**TASK GOAL**:
Retype every entry below without pictures.

· · · ·

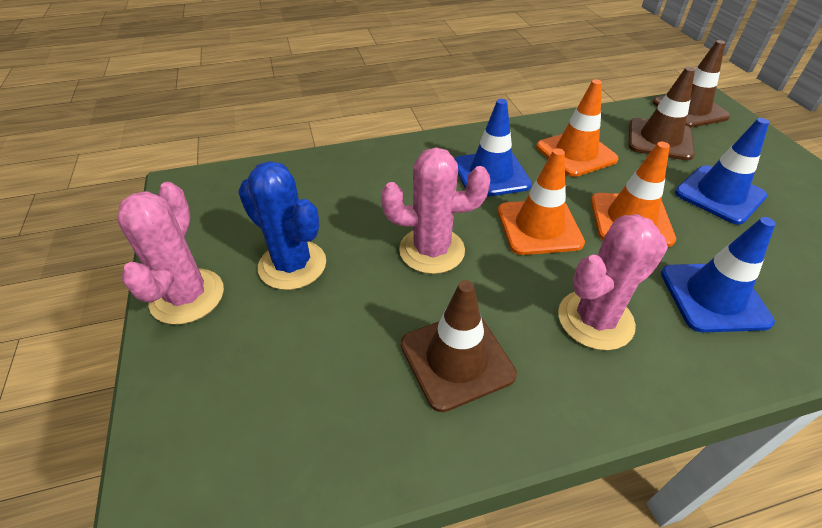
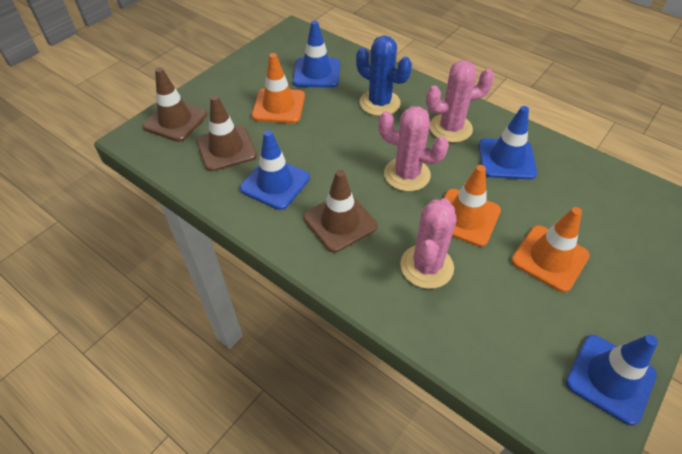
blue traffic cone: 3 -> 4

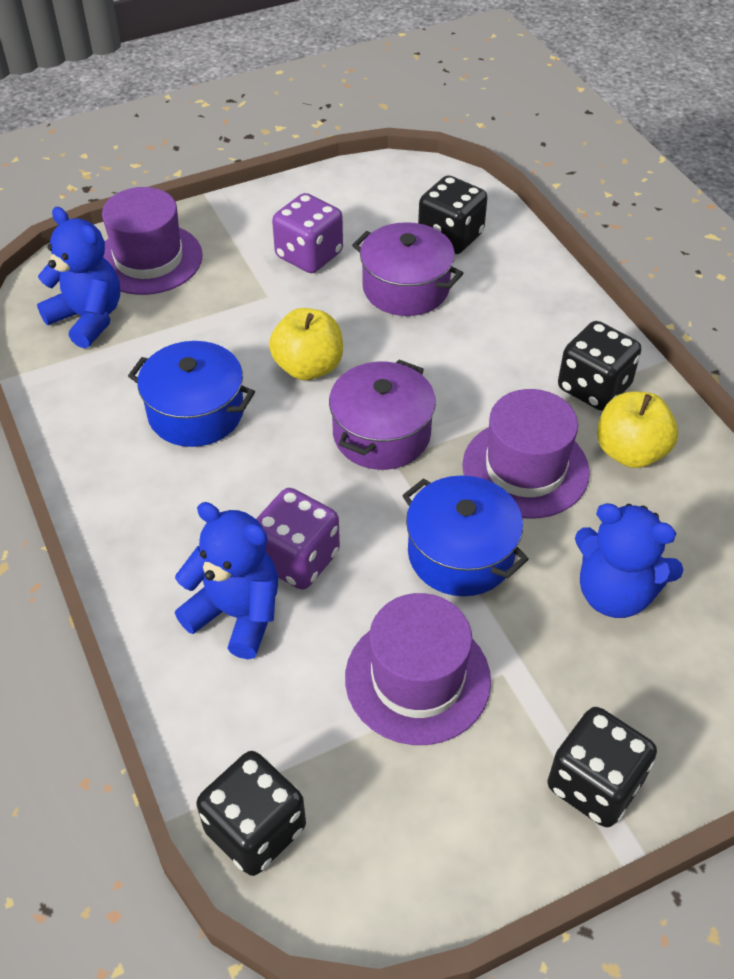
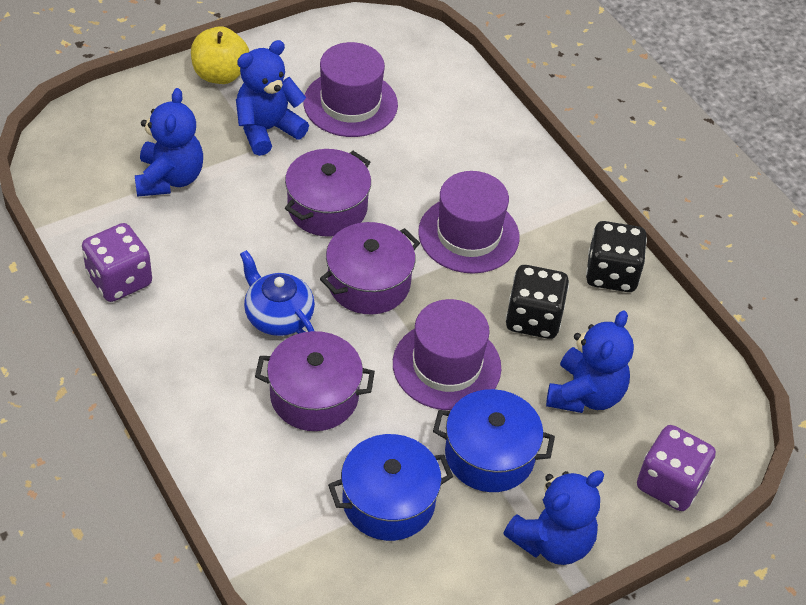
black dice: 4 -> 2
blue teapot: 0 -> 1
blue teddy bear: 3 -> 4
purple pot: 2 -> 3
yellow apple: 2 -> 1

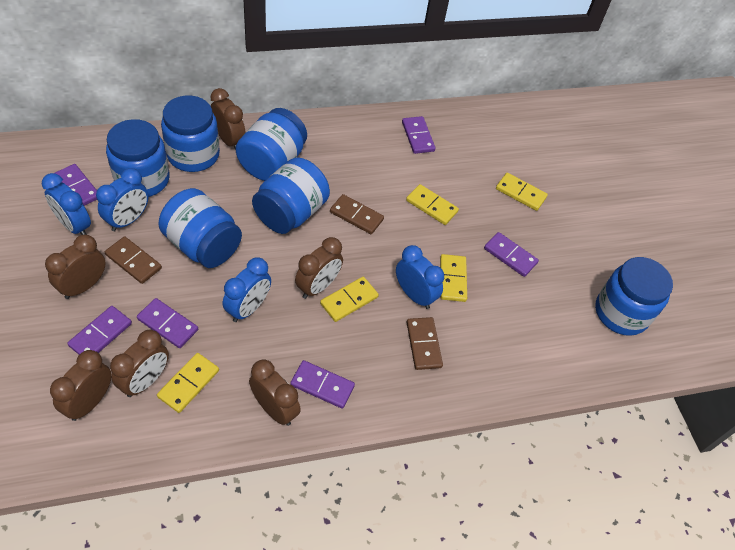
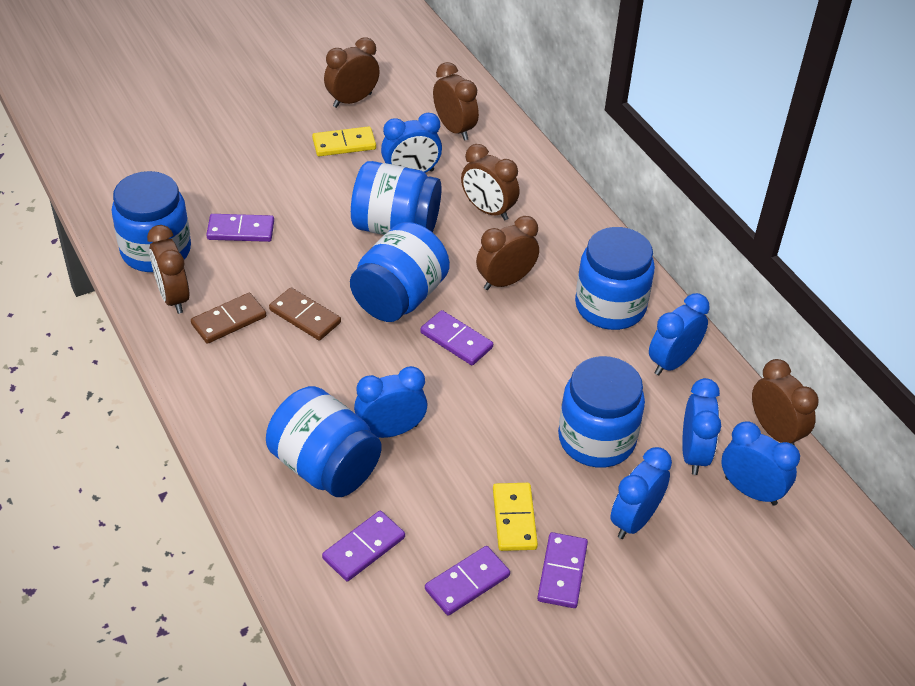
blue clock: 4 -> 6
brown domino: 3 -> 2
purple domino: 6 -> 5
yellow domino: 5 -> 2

· · · ·

**ANSWER AREA**:
blue traffic cone: 3 -> 4

black dice: 4 -> 2
blue teapot: 0 -> 1
blue teddy bear: 3 -> 4
purple pot: 2 -> 3
yellow apple: 2 -> 1

blue clock: 4 -> 6
brown domino: 3 -> 2
purple domino: 6 -> 5
yellow domino: 5 -> 2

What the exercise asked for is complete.